| Problem details |
Once the images are removed, set down everything else in the listing below exactly.

========================

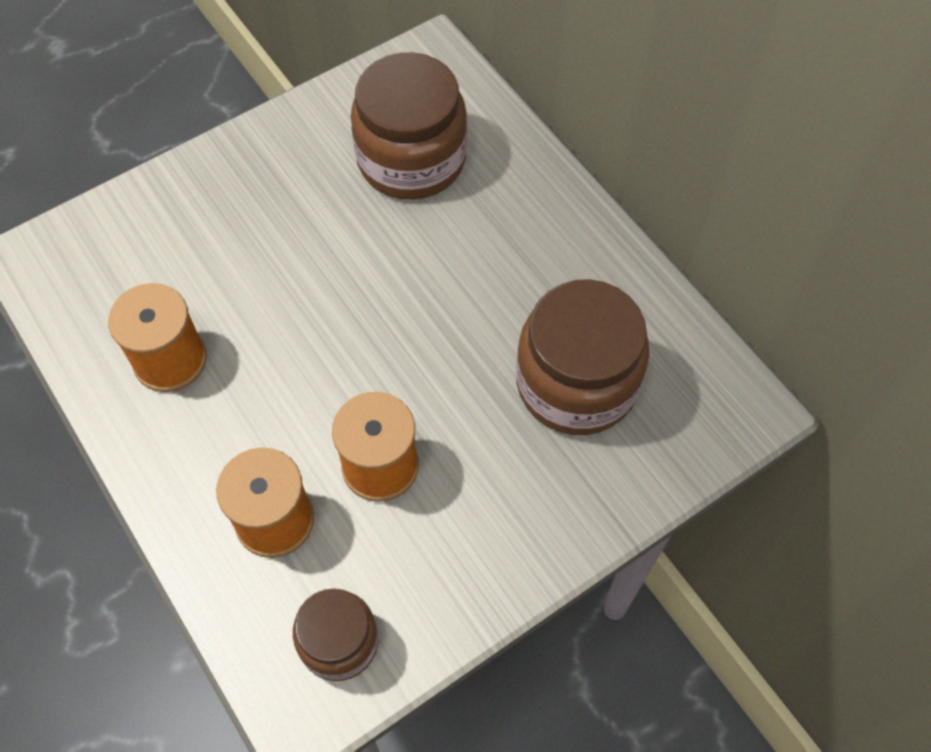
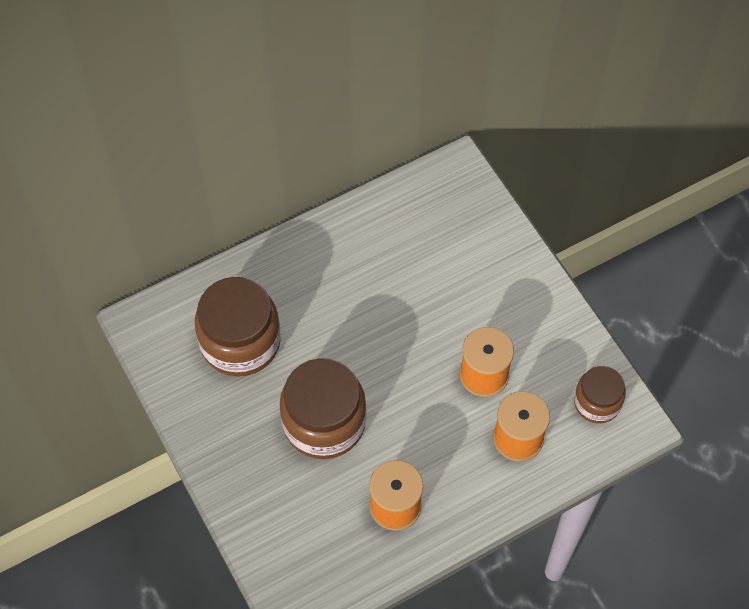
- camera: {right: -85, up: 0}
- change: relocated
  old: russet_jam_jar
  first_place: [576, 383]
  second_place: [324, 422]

========================

| Task output |
- camera: {right: -85, up: 0}
- change: relocated
  old: russet_jam_jar
  first_place: [576, 383]
  second_place: [324, 422]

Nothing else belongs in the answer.